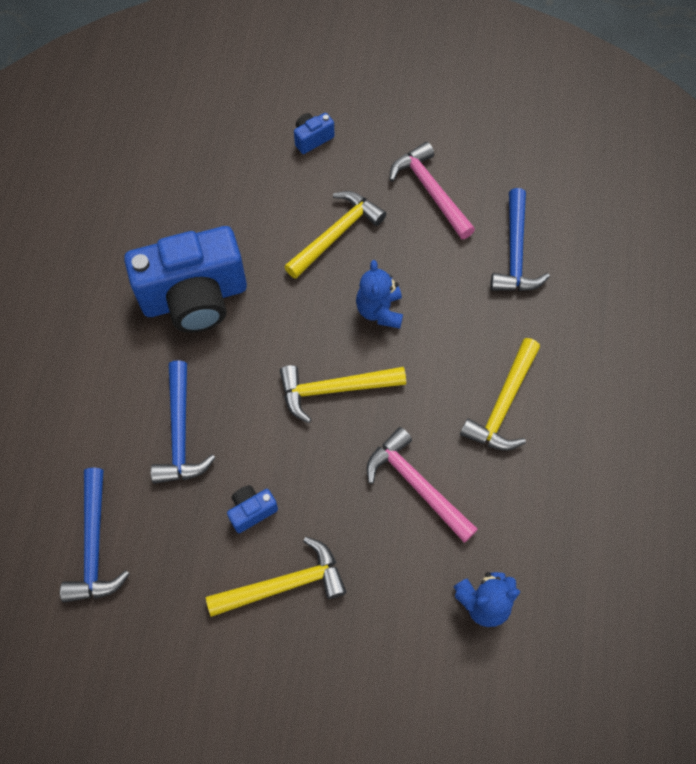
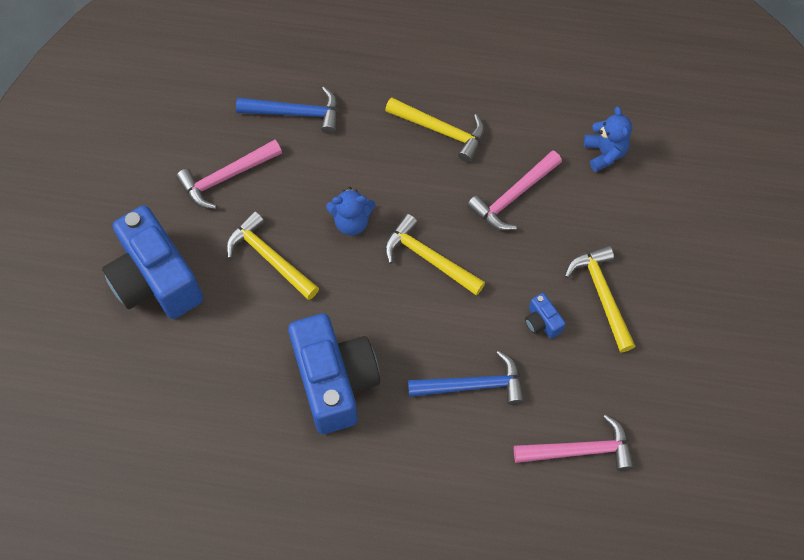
camera: 90 degrees left, 0 degrees up
(94, 545) = (580, 450): blue hammer -> pink hammer
(312, 139) = (156, 280): blue camera -> blue camera, size x2.49
(334, 389) = (429, 258): yellow hammer -> yellow hammer turned 135 degrees clockwise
+ + + + +
TASK:
Repeat the material above exactly. Leave every picture out of it.

YOUR SOLUTION:
camera: 90 degrees left, 0 degrees up
(94, 545) = (580, 450): blue hammer -> pink hammer
(312, 139) = (156, 280): blue camera -> blue camera, size x2.49
(334, 389) = (429, 258): yellow hammer -> yellow hammer turned 135 degrees clockwise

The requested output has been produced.